[Dataset entries]
+++
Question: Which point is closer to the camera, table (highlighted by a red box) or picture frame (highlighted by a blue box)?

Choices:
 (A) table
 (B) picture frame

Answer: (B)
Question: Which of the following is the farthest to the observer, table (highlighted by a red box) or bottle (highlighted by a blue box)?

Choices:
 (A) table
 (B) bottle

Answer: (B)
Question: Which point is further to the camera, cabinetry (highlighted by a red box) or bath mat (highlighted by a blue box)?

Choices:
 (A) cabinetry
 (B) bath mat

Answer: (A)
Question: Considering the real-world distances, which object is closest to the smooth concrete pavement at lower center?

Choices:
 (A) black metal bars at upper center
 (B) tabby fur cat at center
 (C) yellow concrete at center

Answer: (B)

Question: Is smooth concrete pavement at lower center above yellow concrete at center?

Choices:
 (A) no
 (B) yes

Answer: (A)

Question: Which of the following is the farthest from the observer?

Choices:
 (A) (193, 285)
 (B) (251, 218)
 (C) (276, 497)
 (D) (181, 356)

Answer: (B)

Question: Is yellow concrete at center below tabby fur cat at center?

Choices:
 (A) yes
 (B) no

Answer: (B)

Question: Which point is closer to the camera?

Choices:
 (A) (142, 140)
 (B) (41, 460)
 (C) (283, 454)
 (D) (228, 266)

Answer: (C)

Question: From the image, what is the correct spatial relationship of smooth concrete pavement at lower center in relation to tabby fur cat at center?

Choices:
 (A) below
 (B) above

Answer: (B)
+++
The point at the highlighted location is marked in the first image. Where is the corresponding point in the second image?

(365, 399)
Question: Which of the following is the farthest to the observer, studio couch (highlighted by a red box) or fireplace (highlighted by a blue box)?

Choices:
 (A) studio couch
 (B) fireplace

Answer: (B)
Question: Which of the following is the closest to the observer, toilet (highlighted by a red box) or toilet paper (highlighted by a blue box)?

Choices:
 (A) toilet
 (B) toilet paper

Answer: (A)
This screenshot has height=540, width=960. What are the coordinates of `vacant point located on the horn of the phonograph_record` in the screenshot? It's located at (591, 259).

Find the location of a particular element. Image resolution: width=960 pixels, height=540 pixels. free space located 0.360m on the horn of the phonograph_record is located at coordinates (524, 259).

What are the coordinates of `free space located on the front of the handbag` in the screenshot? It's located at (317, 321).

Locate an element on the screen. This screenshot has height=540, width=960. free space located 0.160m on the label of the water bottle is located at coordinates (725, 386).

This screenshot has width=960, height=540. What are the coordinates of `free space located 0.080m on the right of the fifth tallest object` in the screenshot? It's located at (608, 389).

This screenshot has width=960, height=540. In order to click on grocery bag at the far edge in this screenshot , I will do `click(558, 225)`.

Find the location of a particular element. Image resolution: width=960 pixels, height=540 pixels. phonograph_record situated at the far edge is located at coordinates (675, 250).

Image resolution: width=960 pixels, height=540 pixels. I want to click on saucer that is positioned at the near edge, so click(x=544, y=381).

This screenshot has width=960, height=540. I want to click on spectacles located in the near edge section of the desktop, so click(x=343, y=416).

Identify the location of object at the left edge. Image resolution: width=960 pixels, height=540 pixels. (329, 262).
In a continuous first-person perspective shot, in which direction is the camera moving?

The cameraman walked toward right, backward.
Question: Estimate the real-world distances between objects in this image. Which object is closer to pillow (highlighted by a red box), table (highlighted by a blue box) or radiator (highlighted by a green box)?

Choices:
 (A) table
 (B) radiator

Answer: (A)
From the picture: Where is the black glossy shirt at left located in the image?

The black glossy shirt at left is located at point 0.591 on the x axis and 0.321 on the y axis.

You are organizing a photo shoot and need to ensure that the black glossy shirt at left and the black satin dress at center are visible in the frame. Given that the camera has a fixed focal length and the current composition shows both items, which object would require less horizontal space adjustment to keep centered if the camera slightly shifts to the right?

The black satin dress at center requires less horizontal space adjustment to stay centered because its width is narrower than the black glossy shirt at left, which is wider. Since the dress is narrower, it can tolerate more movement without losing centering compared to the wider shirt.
+++
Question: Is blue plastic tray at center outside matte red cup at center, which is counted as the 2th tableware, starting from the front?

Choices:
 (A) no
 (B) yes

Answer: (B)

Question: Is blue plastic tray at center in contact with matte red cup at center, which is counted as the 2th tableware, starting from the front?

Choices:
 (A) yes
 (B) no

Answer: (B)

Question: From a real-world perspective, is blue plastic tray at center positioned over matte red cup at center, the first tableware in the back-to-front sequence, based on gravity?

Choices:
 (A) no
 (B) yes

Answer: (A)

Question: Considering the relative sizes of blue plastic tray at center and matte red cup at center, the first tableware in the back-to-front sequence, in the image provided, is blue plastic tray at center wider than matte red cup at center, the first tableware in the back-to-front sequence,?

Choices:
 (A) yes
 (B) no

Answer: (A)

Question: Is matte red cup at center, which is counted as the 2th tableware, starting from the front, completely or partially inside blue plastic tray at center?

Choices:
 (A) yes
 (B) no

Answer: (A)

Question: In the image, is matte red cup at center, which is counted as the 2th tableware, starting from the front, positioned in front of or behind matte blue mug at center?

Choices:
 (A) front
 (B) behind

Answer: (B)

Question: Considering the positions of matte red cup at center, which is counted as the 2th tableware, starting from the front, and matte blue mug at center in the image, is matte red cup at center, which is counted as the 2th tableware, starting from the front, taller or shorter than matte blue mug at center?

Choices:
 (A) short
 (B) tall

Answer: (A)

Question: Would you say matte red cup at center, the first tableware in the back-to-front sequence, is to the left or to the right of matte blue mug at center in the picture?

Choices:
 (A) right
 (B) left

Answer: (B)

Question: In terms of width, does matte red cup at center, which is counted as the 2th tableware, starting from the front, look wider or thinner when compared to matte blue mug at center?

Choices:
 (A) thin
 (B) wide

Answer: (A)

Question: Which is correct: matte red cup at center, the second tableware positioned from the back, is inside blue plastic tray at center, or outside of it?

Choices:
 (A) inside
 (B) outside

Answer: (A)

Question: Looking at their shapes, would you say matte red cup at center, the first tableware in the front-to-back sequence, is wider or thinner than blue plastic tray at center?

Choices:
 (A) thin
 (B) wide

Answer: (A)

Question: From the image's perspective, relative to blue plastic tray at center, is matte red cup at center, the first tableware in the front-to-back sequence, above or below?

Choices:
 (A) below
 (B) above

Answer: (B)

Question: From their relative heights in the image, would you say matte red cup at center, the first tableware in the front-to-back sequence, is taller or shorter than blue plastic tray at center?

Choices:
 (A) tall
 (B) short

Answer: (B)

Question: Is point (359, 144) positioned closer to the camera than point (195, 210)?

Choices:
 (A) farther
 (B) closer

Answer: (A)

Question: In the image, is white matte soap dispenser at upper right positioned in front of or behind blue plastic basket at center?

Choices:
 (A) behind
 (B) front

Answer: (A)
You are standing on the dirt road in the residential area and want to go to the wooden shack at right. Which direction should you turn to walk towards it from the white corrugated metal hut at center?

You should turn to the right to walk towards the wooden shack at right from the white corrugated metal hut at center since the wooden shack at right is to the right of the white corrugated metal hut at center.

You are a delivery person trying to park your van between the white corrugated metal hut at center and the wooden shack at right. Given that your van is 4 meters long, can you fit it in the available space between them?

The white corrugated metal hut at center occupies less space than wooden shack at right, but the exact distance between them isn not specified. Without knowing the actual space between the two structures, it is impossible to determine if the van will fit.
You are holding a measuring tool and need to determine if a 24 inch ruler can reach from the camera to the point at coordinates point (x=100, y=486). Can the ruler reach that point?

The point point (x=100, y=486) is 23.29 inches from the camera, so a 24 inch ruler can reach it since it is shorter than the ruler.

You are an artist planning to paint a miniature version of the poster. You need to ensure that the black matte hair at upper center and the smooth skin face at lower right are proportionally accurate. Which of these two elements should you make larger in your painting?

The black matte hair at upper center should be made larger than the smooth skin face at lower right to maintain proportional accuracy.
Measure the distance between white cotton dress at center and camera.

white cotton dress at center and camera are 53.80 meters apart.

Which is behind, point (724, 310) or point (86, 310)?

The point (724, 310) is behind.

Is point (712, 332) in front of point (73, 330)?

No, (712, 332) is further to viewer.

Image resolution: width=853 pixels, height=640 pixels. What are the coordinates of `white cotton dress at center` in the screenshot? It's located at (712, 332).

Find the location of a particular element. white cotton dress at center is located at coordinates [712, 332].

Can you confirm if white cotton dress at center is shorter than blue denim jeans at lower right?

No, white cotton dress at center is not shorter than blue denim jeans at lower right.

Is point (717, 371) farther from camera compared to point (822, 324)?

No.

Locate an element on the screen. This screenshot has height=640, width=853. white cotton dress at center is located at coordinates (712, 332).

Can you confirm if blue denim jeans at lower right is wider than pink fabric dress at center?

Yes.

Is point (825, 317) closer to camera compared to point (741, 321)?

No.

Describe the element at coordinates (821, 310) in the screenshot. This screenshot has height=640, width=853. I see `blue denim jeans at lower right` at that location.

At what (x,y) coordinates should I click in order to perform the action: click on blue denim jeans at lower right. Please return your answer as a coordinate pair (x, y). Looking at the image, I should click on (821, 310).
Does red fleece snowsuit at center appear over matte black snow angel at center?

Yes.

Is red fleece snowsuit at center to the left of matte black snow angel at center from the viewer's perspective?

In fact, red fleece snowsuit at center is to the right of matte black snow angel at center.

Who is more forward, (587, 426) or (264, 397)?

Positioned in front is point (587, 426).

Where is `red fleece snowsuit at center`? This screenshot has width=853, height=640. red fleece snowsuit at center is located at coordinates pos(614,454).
+++
What to do:
Revise the data from the line containing "At what (x,y)" through the line containing "at coordinates pos(614,454).", inclusive, by replacing "snowsuit" with "jacket" and leaving everything else the same.

Answer section:
At what (x,y) coordinates should I click in order to perform the action: click on blue denim jeans at lower right. Please return your answer as a coordinate pair (x, y). Looking at the image, I should click on (821, 310).
Does red fleece jacket at center appear over matte black snow angel at center?

Yes.

Is red fleece jacket at center to the left of matte black snow angel at center from the viewer's perspective?

In fact, red fleece jacket at center is to the right of matte black snow angel at center.

Who is more forward, (587, 426) or (264, 397)?

Positioned in front is point (587, 426).

Where is `red fleece jacket at center`? This screenshot has width=853, height=640. red fleece jacket at center is located at coordinates pos(614,454).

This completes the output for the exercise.